Recorded information below:

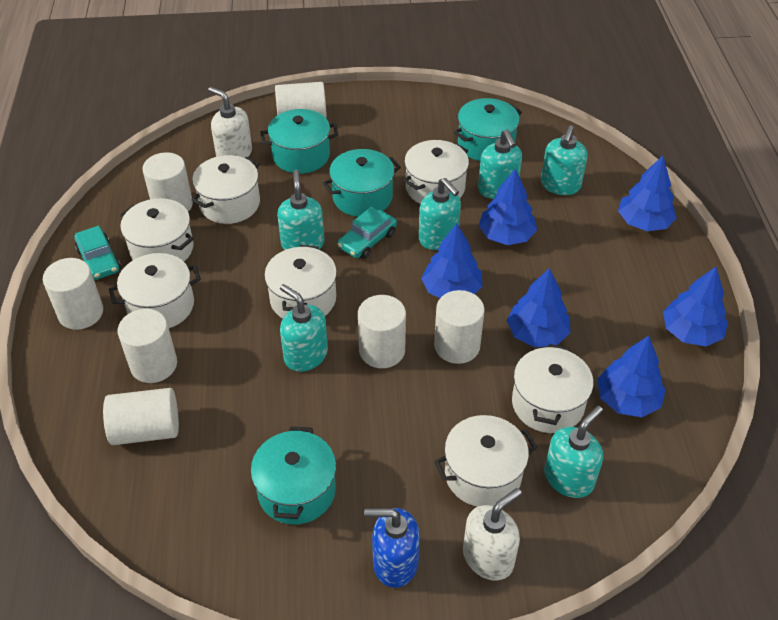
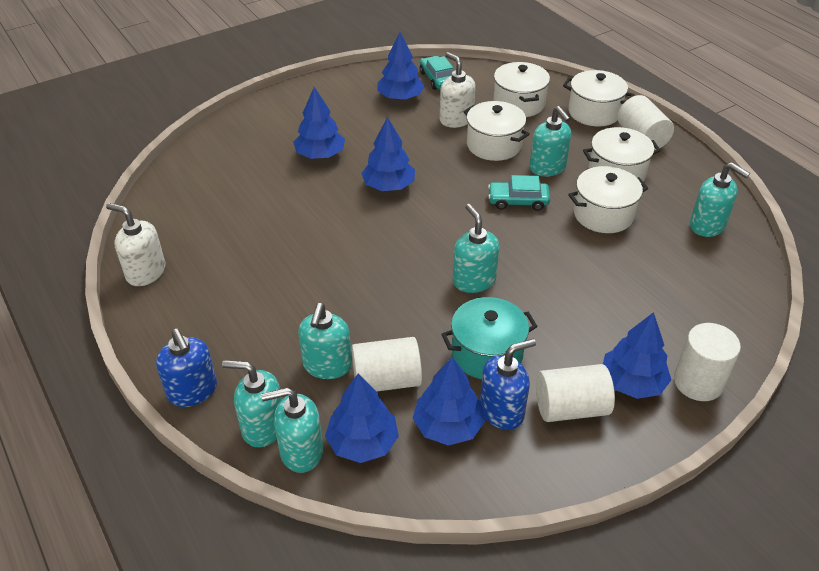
blue soap dispenser: 1 -> 2
turquoise pot: 4 -> 1
white cylinder: 7 -> 4
white pot: 7 -> 5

End of Recorded information.

Print the listing word for word, but omit the pictures.

Task answer:
blue soap dispenser: 1 -> 2
turquoise pot: 4 -> 1
white cylinder: 7 -> 4
white pot: 7 -> 5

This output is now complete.